→ Work instruction: Lines from the material below that hold the string "orange" are what is needed; copy each of them.

>>

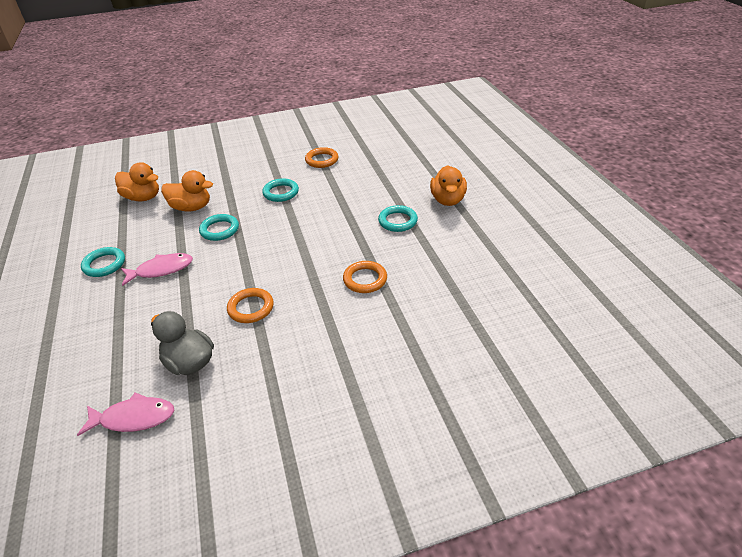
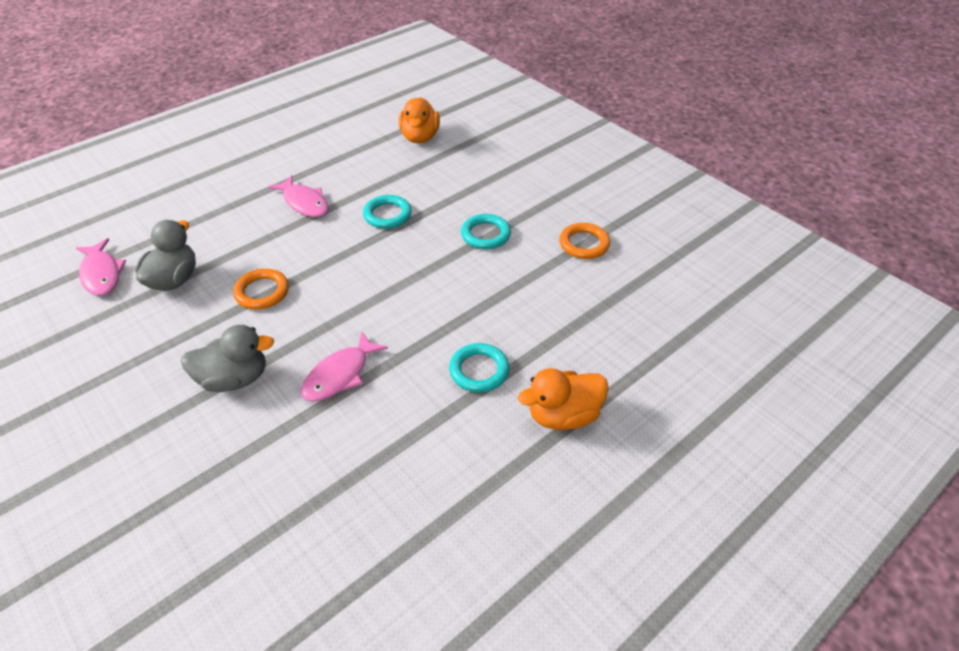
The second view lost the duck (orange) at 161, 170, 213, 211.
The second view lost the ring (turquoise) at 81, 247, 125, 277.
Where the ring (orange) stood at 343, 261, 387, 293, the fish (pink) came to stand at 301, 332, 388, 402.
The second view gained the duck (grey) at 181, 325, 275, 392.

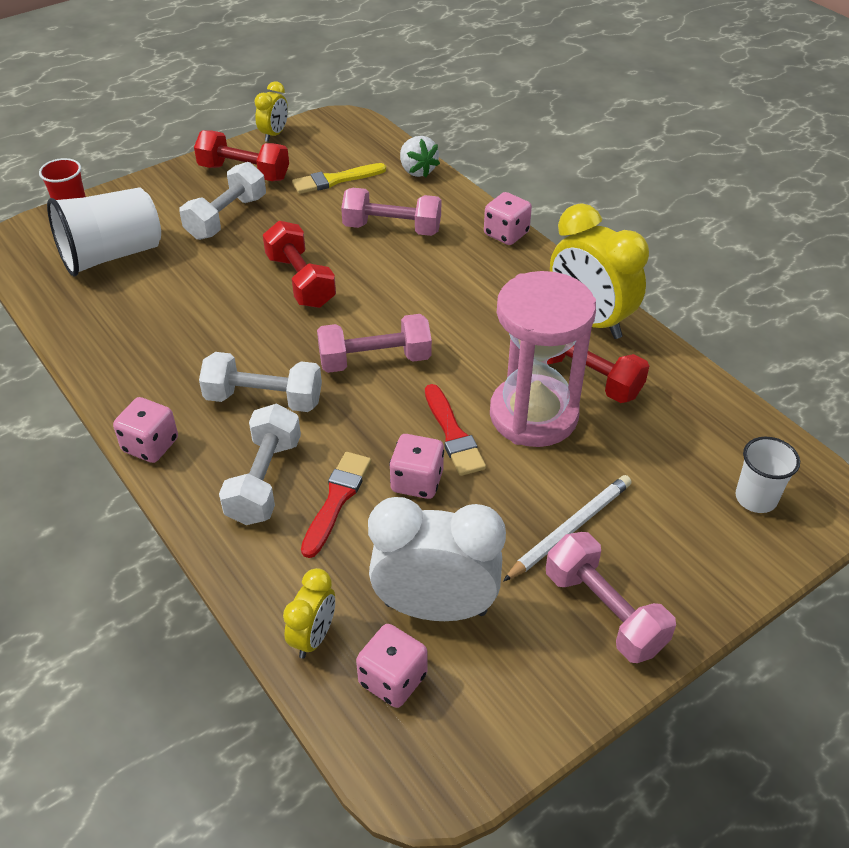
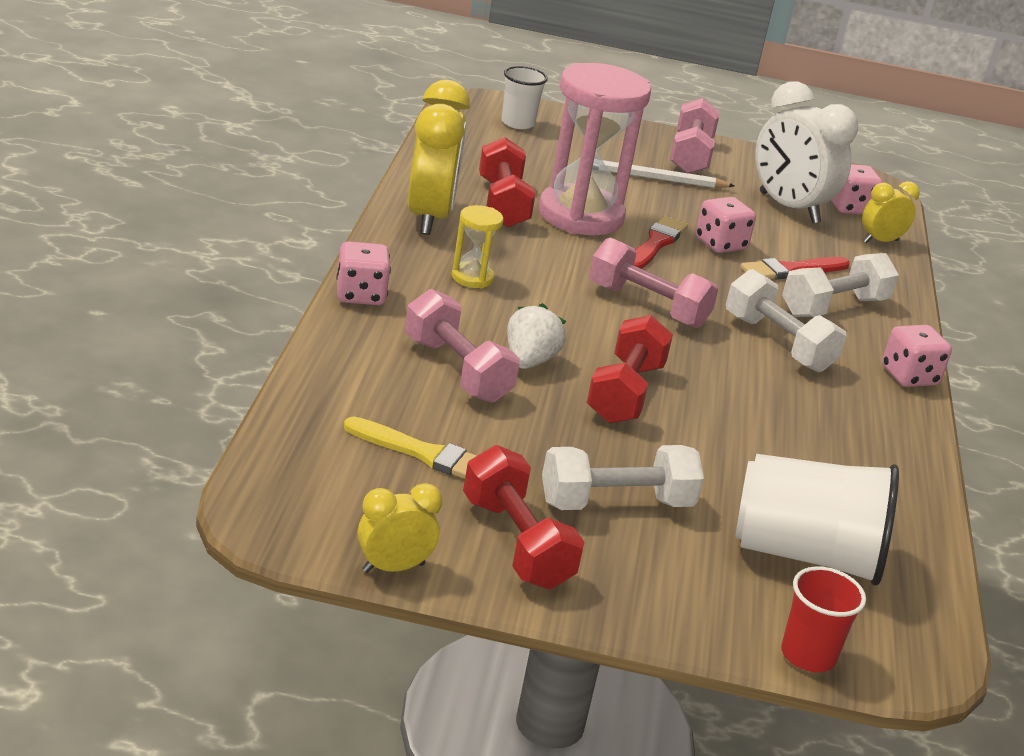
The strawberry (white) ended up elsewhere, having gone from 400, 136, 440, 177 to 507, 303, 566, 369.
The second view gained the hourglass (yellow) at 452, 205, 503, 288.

<<

→ Solution for this exercise:
The second view lost the duck (orange) at 161, 170, 213, 211.
Where the ring (orange) stood at 343, 261, 387, 293, the fish (pink) came to stand at 301, 332, 388, 402.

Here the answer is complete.